_Exercise_:
Only the line containing "change=relocated; old=ruban adhésif/rouge" and the lines after it, through the end of the data below, are to be returned, each exactly as it stands.

###

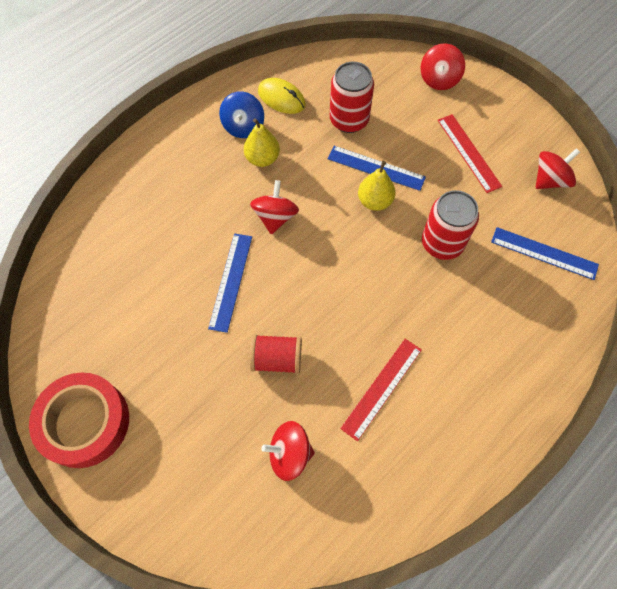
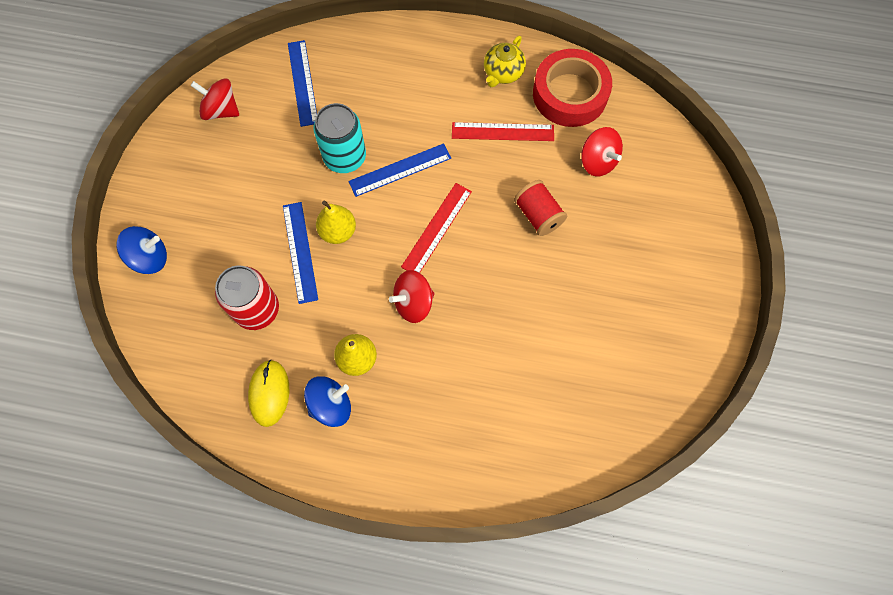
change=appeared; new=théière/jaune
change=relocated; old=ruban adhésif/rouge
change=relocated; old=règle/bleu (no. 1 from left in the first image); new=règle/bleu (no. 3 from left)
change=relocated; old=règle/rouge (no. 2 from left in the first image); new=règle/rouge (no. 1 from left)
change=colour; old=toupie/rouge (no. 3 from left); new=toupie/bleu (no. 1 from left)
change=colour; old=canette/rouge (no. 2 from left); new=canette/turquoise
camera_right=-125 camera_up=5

###

_Finished task_:
change=relocated; old=ruban adhésif/rouge
change=relocated; old=règle/bleu (no. 1 from left in the first image); new=règle/bleu (no. 3 from left)
change=relocated; old=règle/rouge (no. 2 from left in the first image); new=règle/rouge (no. 1 from left)
change=colour; old=toupie/rouge (no. 3 from left); new=toupie/bleu (no. 1 from left)
change=colour; old=canette/rouge (no. 2 from left); new=canette/turquoise
camera_right=-125 camera_up=5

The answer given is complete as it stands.